#### Records for processing
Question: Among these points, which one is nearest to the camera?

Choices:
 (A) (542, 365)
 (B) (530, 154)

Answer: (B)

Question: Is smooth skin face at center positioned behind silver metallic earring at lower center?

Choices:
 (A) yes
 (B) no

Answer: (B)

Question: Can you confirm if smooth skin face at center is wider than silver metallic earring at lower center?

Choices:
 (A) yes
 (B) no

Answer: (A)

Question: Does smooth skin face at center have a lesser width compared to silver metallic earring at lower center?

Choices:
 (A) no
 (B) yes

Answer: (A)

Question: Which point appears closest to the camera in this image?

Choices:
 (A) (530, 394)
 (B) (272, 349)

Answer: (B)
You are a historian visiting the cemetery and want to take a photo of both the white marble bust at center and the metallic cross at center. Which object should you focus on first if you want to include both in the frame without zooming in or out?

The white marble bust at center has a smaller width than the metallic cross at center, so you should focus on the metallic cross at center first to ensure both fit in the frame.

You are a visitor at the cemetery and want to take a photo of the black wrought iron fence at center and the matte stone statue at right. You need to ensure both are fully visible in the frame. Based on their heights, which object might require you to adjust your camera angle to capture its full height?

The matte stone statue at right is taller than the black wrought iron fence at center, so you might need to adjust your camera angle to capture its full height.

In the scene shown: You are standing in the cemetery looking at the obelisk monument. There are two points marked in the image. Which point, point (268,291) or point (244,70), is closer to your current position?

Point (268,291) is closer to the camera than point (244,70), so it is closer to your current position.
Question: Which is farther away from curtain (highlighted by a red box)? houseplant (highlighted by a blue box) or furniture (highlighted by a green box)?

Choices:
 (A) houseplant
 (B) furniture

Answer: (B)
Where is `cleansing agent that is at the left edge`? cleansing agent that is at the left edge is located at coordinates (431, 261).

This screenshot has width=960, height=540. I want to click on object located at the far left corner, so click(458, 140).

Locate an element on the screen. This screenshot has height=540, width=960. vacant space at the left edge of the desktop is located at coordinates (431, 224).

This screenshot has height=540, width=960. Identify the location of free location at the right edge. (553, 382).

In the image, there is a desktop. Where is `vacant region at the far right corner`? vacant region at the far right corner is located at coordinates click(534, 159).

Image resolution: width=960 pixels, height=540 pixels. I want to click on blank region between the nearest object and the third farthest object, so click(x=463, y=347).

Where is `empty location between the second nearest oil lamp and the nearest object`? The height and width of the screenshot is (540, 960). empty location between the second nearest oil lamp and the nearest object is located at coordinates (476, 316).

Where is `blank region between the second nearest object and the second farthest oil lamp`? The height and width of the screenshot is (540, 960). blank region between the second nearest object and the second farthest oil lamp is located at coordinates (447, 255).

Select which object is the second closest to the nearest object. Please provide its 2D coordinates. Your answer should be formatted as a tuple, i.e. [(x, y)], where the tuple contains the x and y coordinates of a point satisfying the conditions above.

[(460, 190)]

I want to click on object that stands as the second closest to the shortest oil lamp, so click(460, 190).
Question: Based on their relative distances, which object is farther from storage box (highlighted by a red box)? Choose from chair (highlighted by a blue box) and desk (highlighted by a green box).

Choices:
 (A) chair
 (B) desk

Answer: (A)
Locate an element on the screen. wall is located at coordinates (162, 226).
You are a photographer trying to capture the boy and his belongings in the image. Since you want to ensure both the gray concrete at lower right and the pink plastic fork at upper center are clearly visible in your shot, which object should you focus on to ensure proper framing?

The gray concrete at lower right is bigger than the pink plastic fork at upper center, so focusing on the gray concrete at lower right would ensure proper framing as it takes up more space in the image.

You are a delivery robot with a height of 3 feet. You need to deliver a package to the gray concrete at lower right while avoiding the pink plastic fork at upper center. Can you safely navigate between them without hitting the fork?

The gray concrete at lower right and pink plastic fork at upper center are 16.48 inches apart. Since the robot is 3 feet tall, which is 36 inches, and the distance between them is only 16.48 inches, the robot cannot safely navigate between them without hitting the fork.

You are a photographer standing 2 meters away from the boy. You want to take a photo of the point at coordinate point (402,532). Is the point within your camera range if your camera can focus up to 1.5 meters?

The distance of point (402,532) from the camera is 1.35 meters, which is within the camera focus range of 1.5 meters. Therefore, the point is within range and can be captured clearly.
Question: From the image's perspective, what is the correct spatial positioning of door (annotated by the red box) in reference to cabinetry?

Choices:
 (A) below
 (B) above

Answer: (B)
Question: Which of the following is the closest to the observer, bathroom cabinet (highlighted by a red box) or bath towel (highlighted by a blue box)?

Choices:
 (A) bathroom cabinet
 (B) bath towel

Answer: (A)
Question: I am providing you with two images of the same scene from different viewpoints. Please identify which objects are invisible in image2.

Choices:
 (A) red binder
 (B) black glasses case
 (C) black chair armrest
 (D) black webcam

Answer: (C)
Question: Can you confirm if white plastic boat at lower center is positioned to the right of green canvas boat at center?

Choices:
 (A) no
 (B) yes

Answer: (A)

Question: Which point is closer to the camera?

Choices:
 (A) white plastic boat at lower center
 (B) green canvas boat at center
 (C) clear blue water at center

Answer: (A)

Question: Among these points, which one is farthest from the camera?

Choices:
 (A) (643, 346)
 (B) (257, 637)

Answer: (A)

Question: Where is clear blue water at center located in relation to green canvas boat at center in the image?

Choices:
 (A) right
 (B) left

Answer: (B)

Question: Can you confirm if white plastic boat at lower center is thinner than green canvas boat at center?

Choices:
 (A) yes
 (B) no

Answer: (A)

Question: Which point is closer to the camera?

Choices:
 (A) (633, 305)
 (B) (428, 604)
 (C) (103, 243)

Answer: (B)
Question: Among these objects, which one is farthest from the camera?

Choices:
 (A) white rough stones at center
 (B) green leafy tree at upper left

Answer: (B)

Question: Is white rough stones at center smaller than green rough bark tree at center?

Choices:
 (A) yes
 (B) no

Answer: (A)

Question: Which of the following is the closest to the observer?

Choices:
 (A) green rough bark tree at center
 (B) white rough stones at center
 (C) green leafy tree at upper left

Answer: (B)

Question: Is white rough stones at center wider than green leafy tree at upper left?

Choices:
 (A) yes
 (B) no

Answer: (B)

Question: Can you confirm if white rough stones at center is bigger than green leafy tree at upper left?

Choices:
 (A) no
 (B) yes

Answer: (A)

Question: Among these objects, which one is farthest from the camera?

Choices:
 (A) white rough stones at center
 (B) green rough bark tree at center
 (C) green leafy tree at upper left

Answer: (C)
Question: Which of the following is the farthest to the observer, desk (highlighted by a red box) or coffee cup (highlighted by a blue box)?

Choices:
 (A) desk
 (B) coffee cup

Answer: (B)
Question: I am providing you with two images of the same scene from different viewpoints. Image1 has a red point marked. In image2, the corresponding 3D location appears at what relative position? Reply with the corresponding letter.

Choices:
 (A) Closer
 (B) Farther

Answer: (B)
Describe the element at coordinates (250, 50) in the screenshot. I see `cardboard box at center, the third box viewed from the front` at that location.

#### Activity
Copy out the rows above word for word, starting at the first line and ending with the line that contains "This screenshot has width=960, height=540.", including that line.

#### Answer
Question: Among these points, which one is nearest to the camera?

Choices:
 (A) (542, 365)
 (B) (530, 154)

Answer: (B)

Question: Is smooth skin face at center positioned behind silver metallic earring at lower center?

Choices:
 (A) yes
 (B) no

Answer: (B)

Question: Can you confirm if smooth skin face at center is wider than silver metallic earring at lower center?

Choices:
 (A) yes
 (B) no

Answer: (A)

Question: Does smooth skin face at center have a lesser width compared to silver metallic earring at lower center?

Choices:
 (A) no
 (B) yes

Answer: (A)

Question: Which point appears closest to the camera in this image?

Choices:
 (A) (530, 394)
 (B) (272, 349)

Answer: (B)
You are a historian visiting the cemetery and want to take a photo of both the white marble bust at center and the metallic cross at center. Which object should you focus on first if you want to include both in the frame without zooming in or out?

The white marble bust at center has a smaller width than the metallic cross at center, so you should focus on the metallic cross at center first to ensure both fit in the frame.

You are a visitor at the cemetery and want to take a photo of the black wrought iron fence at center and the matte stone statue at right. You need to ensure both are fully visible in the frame. Based on their heights, which object might require you to adjust your camera angle to capture its full height?

The matte stone statue at right is taller than the black wrought iron fence at center, so you might need to adjust your camera angle to capture its full height.

In the scene shown: You are standing in the cemetery looking at the obelisk monument. There are two points marked in the image. Which point, point (268,291) or point (244,70), is closer to your current position?

Point (268,291) is closer to the camera than point (244,70), so it is closer to your current position.
Question: Which is farther away from curtain (highlighted by a red box)? houseplant (highlighted by a blue box) or furniture (highlighted by a green box)?

Choices:
 (A) houseplant
 (B) furniture

Answer: (B)
Where is `cleansing agent that is at the left edge`? cleansing agent that is at the left edge is located at coordinates (431, 261).

This screenshot has width=960, height=540. I want to click on object located at the far left corner, so click(458, 140).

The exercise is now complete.